══ Records for the task

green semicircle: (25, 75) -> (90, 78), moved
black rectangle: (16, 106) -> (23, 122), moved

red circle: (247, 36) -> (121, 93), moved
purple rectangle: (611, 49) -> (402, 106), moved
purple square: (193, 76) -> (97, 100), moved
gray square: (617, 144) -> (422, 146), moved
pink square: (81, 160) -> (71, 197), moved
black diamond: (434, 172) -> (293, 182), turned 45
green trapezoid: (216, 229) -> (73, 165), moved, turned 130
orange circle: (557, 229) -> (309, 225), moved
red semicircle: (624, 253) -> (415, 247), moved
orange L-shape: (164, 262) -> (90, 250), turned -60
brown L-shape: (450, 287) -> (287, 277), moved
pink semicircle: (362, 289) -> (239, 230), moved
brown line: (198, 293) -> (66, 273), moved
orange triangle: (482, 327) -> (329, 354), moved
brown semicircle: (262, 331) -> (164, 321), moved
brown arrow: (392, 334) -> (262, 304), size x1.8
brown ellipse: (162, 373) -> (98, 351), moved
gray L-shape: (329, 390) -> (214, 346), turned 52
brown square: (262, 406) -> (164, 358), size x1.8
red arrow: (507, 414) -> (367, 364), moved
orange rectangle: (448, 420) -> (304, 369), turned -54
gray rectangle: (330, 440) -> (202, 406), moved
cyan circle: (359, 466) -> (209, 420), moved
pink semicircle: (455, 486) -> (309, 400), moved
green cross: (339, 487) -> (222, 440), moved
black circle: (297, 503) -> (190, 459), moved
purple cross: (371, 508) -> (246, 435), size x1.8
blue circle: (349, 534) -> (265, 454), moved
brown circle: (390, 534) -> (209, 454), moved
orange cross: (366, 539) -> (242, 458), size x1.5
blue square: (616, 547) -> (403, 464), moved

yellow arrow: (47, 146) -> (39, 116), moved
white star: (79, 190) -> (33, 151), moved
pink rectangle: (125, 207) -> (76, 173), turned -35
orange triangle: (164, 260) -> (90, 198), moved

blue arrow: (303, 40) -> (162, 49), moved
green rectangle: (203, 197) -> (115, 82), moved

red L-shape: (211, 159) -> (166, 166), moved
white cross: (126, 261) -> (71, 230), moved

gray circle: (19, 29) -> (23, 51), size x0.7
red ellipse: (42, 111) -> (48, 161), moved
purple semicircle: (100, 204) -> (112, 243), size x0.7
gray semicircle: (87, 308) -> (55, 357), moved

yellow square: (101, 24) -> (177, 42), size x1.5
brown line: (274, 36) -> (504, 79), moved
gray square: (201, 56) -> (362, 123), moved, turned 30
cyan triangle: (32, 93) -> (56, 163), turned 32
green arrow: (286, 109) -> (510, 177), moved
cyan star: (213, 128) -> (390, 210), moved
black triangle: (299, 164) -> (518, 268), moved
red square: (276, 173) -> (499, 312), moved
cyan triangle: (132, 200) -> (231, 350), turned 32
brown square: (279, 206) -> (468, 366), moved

════

- **What is required**: Lines containing the word "cross" are to be pulled from the records and copied.

- **Reply to the exercise**:
green cross: (339, 487) -> (222, 440), moved
purple cross: (371, 508) -> (246, 435), size x1.8
orange cross: (366, 539) -> (242, 458), size x1.5
white cross: (126, 261) -> (71, 230), moved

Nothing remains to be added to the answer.